Data entries
BEGIN
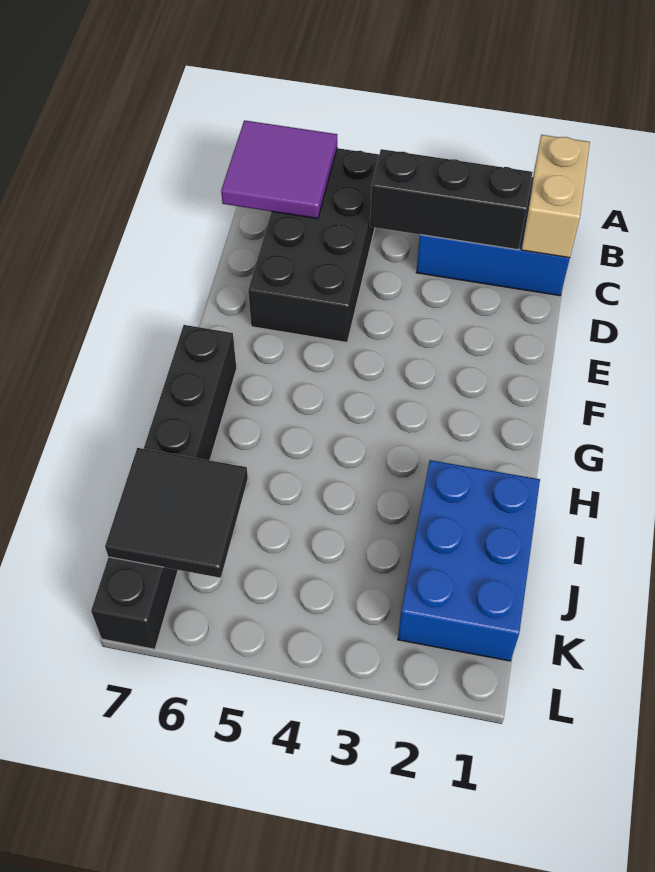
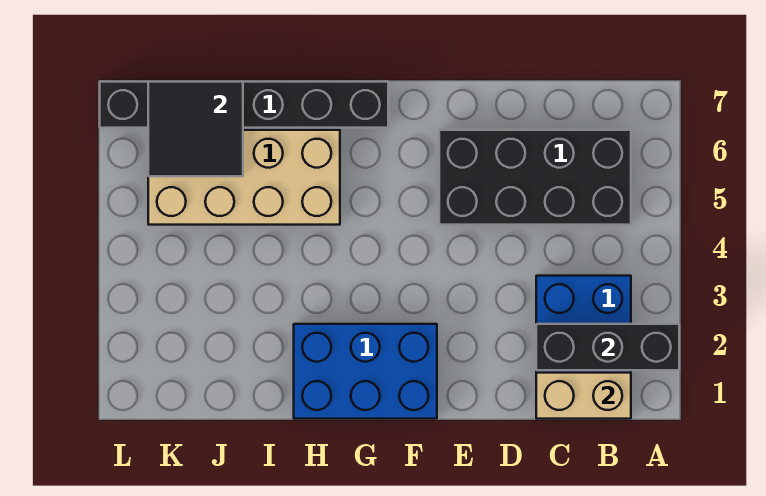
purple tile B6:C7 level 2 -> none
black brick C2:C4 level 2 -> black brick A2:C2 level 2
none -> tan brick H5:K6 level 1
blue brick I1:K2 level 1 -> blue brick F1:H2 level 1

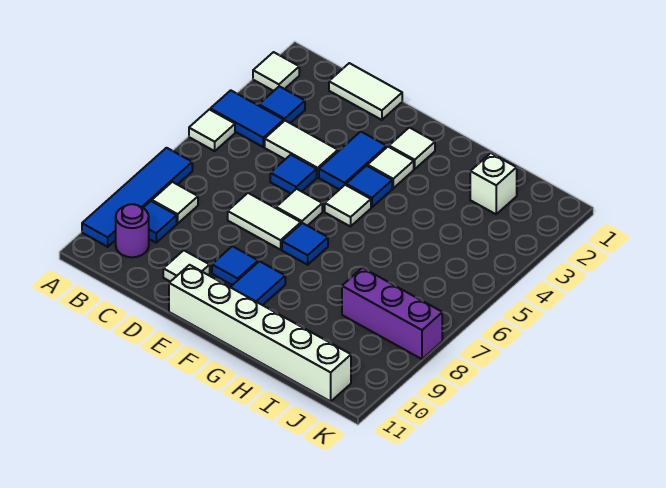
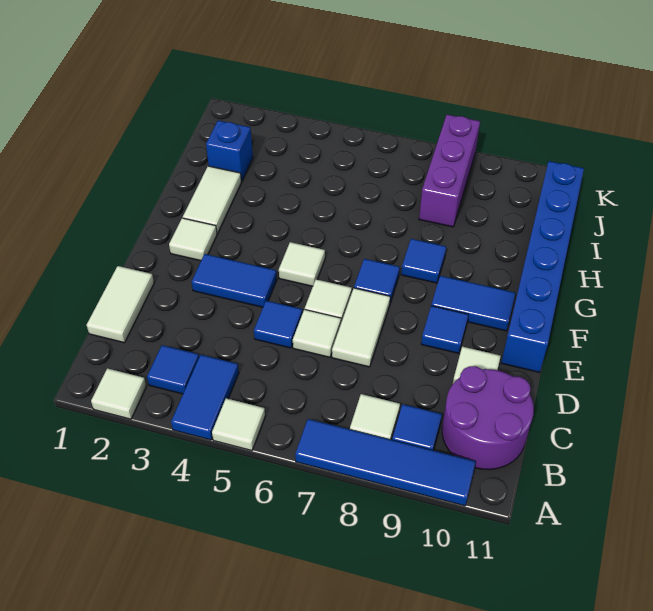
purple round brick B10 level 1 -> purple round brick B10:C11 level 1
white tile C4:D4 level 1 -> white tile G2:H2 level 1
white brick E11:J11 level 1 -> blue brick E11:J11 level 1
white tile F3 level 1 -> white tile D6 level 1
blue tile F4 level 1 -> blue tile G8 level 1
white brick I2 level 1 -> blue brick I2 level 1

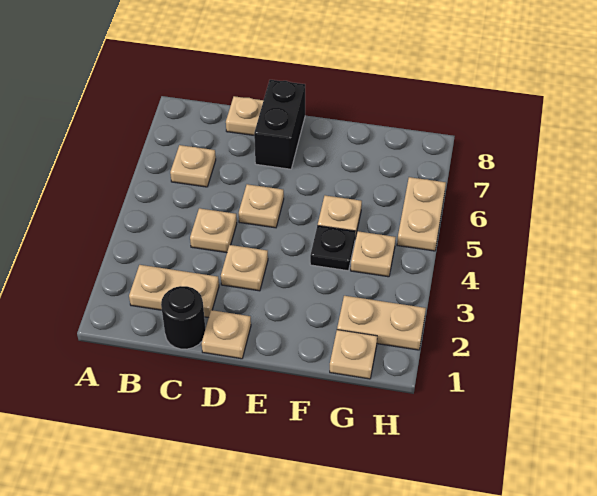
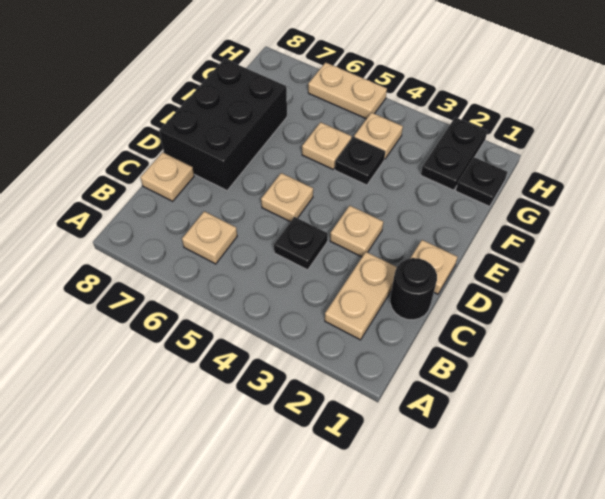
tan plate C4 level 1 -> black plate C4 level 1
black brick D7:D8 level 1 -> black brick D7:F8 level 1
tan plate G1 level 1 -> black plate G1 level 1
tan plate G2:H2 level 1 -> black plate G2:H2 level 1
END
Assignment:
Before copying, set the pictures aside; then give the records again exactly.

Expected output:
purple tile B6:C7 level 2 -> none
black brick C2:C4 level 2 -> black brick A2:C2 level 2
none -> tan brick H5:K6 level 1
blue brick I1:K2 level 1 -> blue brick F1:H2 level 1

purple round brick B10 level 1 -> purple round brick B10:C11 level 1
white tile C4:D4 level 1 -> white tile G2:H2 level 1
white brick E11:J11 level 1 -> blue brick E11:J11 level 1
white tile F3 level 1 -> white tile D6 level 1
blue tile F4 level 1 -> blue tile G8 level 1
white brick I2 level 1 -> blue brick I2 level 1

tan plate C4 level 1 -> black plate C4 level 1
black brick D7:D8 level 1 -> black brick D7:F8 level 1
tan plate G1 level 1 -> black plate G1 level 1
tan plate G2:H2 level 1 -> black plate G2:H2 level 1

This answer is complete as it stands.